▸ **YOUR GOAL**:
Each line below that contains "watering" should be counted. Give only the total.
■ ■ ■ ■ ■
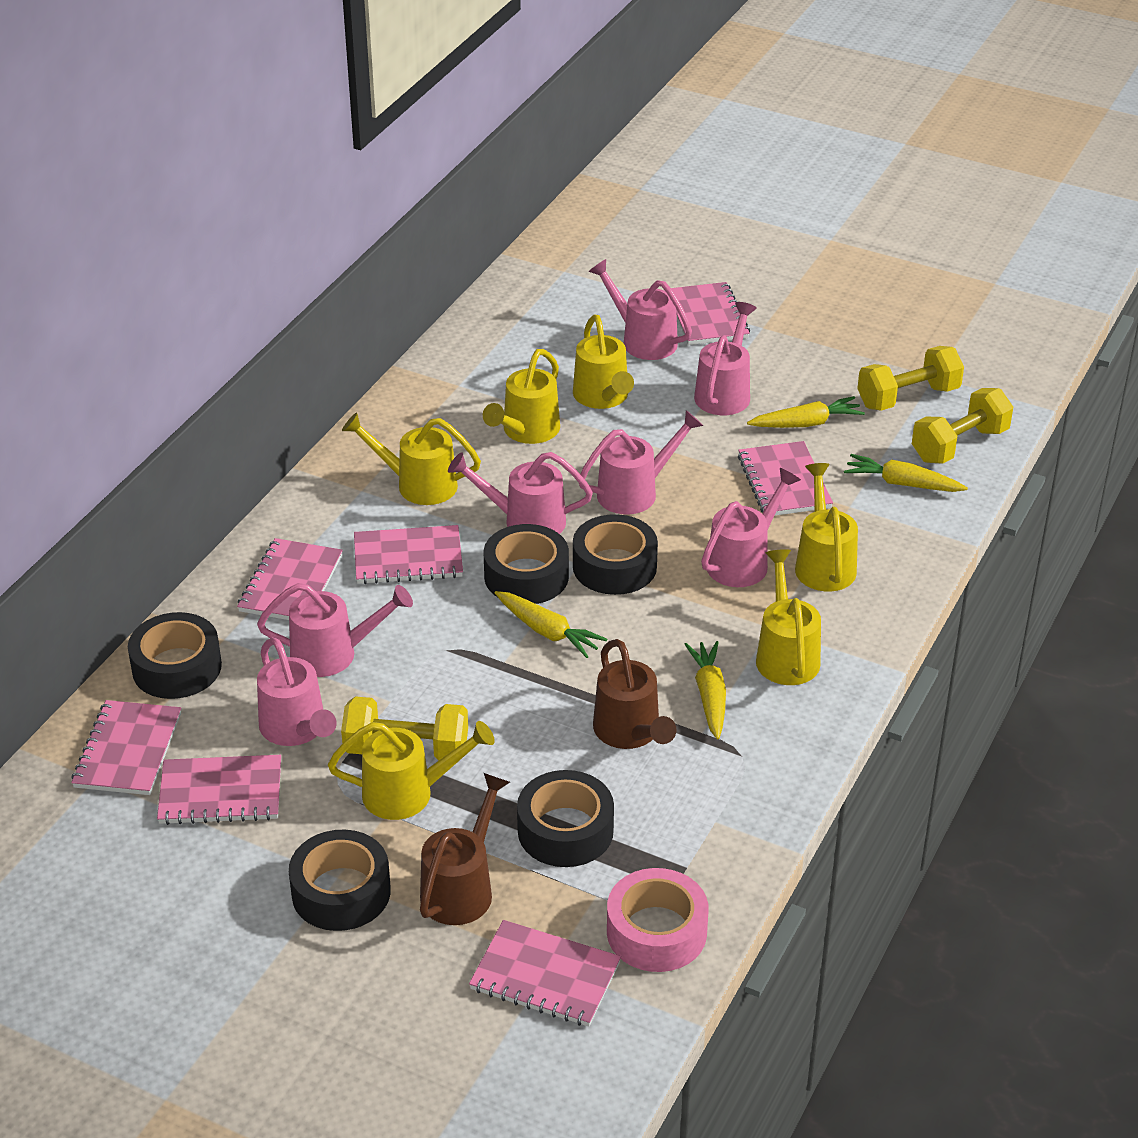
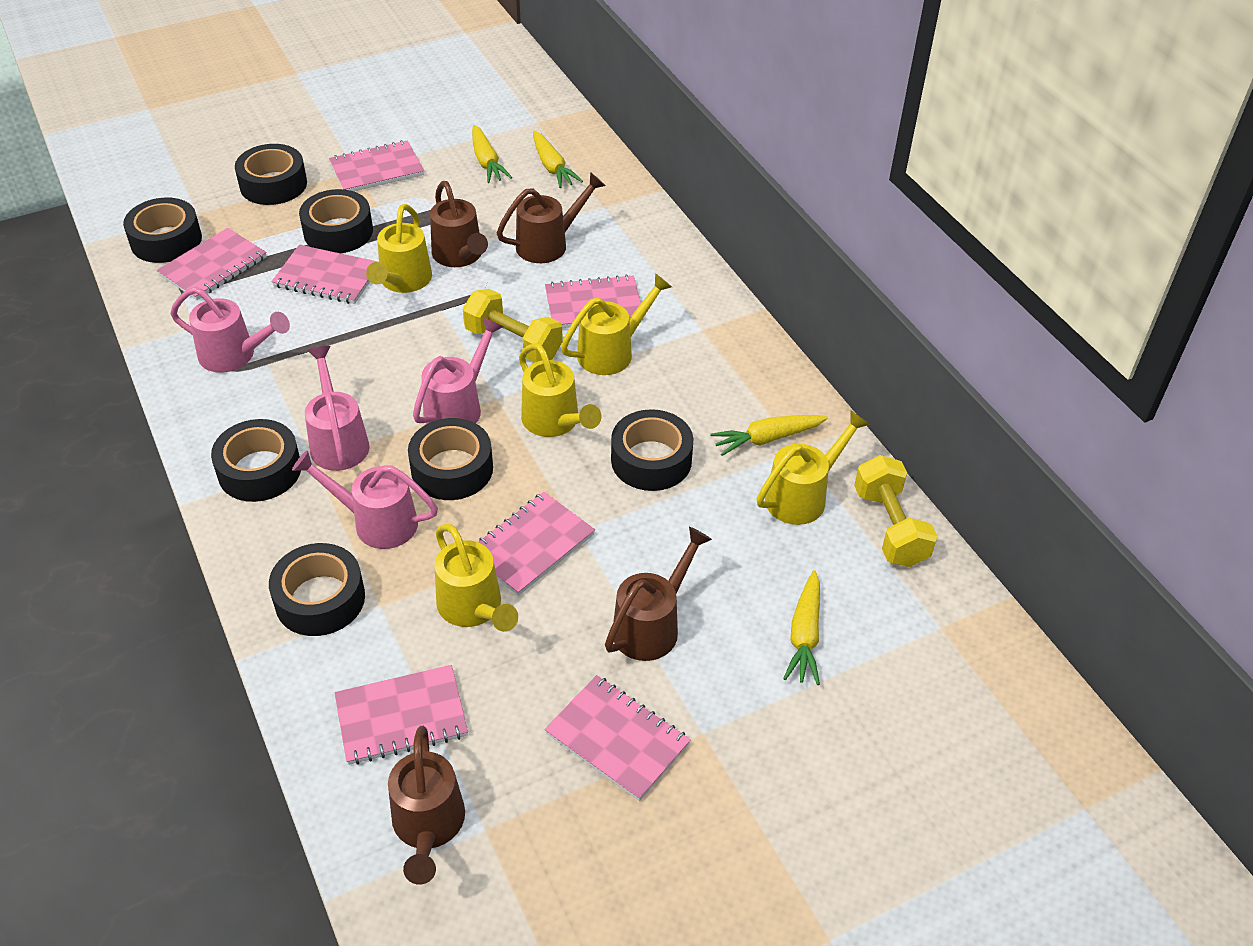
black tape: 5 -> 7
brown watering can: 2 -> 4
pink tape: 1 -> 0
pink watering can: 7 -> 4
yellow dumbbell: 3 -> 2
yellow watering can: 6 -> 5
■ ■ ■ ■ ■
▸ **ANSWER TO THIS TASK**:
3